BEGIN RECORDS FOR THIS TASK

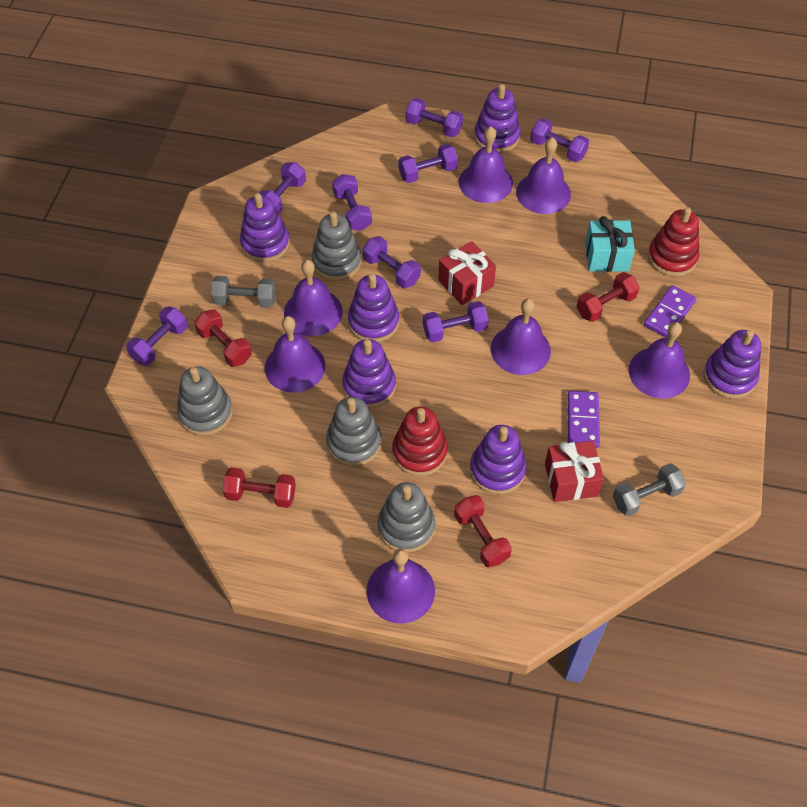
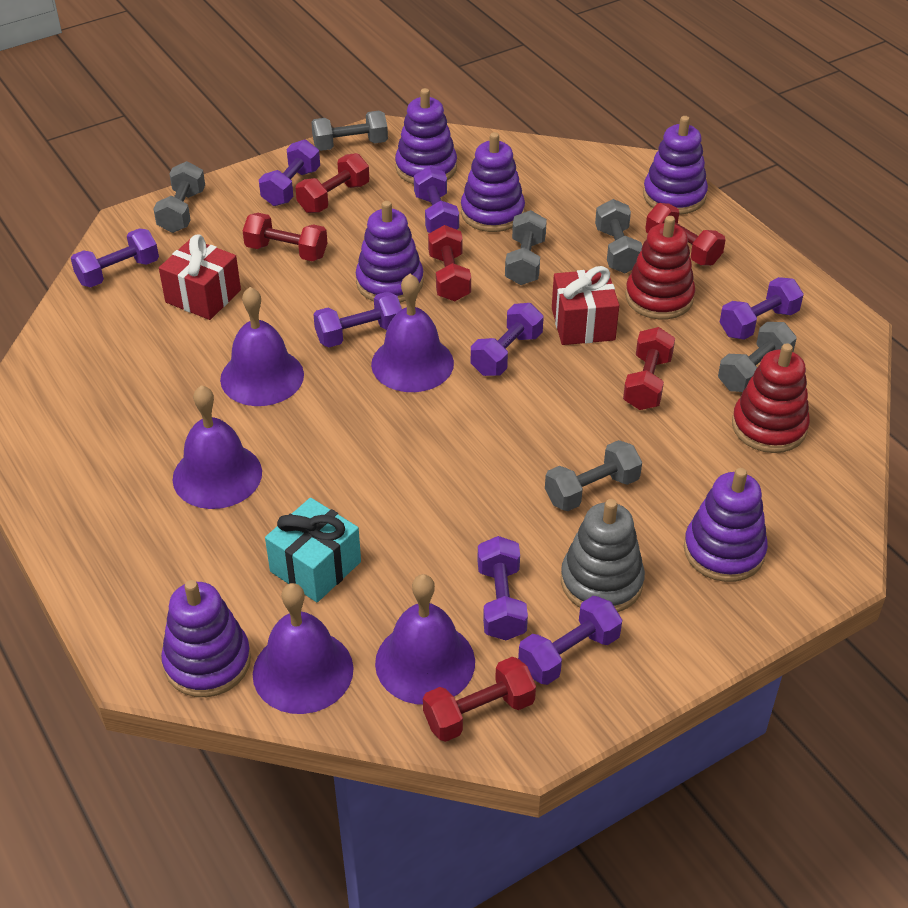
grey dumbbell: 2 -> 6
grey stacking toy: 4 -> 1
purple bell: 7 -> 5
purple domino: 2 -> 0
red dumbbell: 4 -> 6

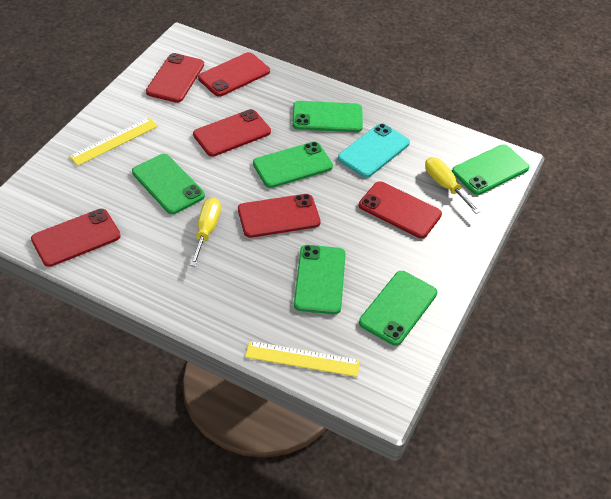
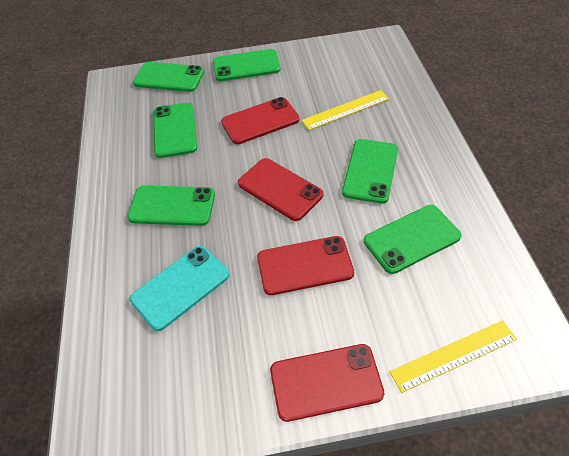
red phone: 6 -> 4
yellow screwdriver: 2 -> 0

END RECORDS FOR THIS TASK
BEGIN RECORDS FOR THIS TASK

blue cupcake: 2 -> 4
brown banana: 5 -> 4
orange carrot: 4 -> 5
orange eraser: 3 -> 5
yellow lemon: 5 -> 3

END RECORDS FOR THIS TASK

EXERCISE GOAL: Above are some entries. Restate word for word the lines from the one holding "grey dumbbell: 2 -> 6" through the one holding "yellow screwdriver: 2 -> 0", but not the pictures.

ANSWER TO THIS TASK:
grey dumbbell: 2 -> 6
grey stacking toy: 4 -> 1
purple bell: 7 -> 5
purple domino: 2 -> 0
red dumbbell: 4 -> 6

red phone: 6 -> 4
yellow screwdriver: 2 -> 0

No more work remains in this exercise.